▶ _Prompt_: Output only the lines from the one holding "(152, 164) = (403, 309): black" to the end of the data below, please, copied exactly.

▶ _The data_:
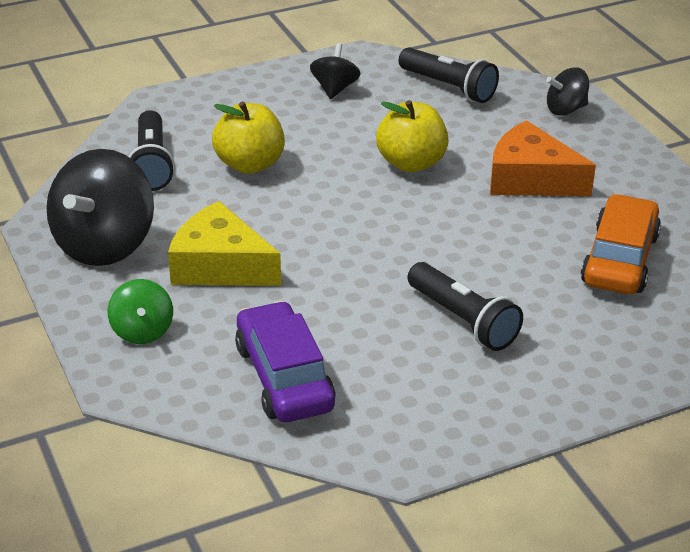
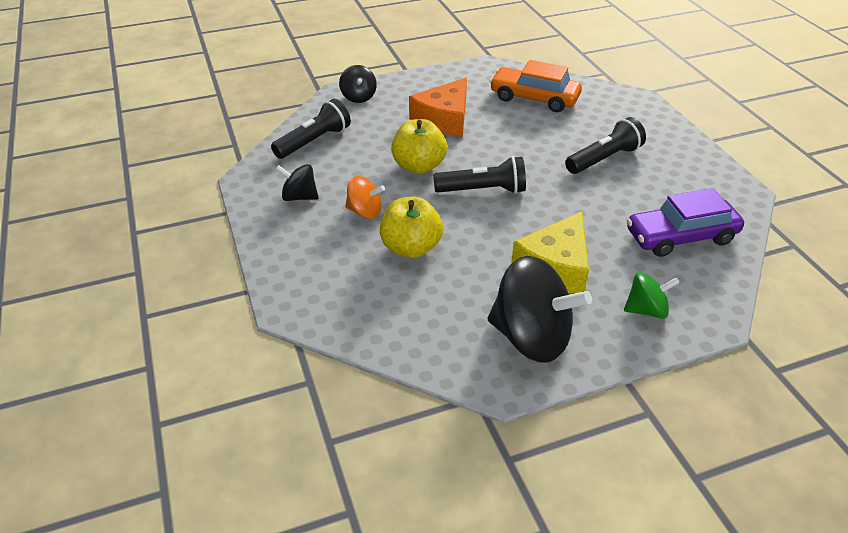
camera: 85 degrees left, 5 degrees up
(152, 164) = (403, 309): black flashlight -> black flashlight (482, 190)
(312, 131) = (365, 211): none -> orange spinning top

▶ _Result of this task_:
(152, 164) = (403, 309): black flashlight -> black flashlight (482, 190)
(312, 131) = (365, 211): none -> orange spinning top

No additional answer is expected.